## Assignment
Counting from the line that holds "This is a 0.43", return each line exactly, through and including the last line of the entries.

## Data supplied
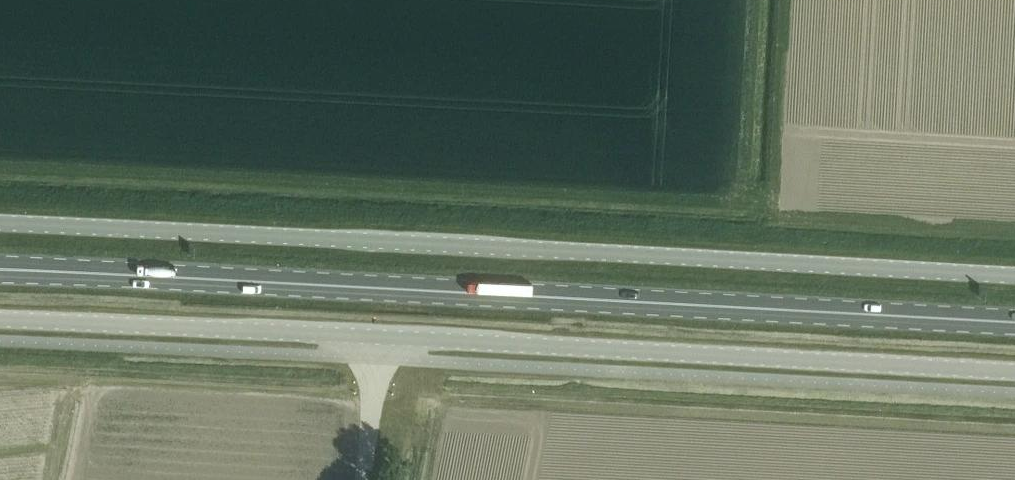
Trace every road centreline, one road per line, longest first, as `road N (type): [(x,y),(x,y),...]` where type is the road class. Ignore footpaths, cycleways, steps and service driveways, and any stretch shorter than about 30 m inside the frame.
road 1 (primary): [(0,270),(1014,324)]
road 2 (unclassified): [(0,222),(1014,274)]
road 3 (unclassified): [(0,319),(1014,370)]

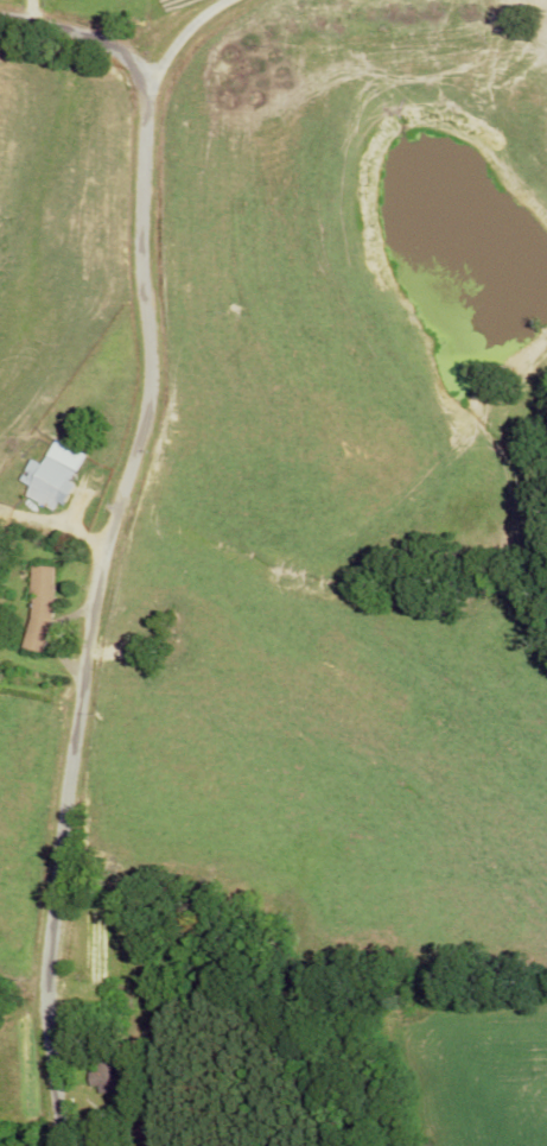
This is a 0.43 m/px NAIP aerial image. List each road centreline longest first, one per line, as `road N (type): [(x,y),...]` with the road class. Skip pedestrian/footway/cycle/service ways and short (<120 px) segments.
road 1 (residential): [(64,1145),(47,995),(66,794),(119,506),(155,413),(142,291),(147,82),(109,48),(0,21)]
road 2 (residential): [(147,82),(192,24),(249,0)]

## Solution for this task
This is a 0.43 m/px NAIP aerial image. List each road centreline longest first, one per line, as `road N (type): [(x,y),...]` with the road class. Skip pedestrian/footway/cycle/service ways and short (<120 px) segments.
road 1 (residential): [(64,1145),(47,995),(66,794),(119,506),(155,413),(142,291),(147,82),(109,48),(0,21)]
road 2 (residential): [(147,82),(192,24),(249,0)]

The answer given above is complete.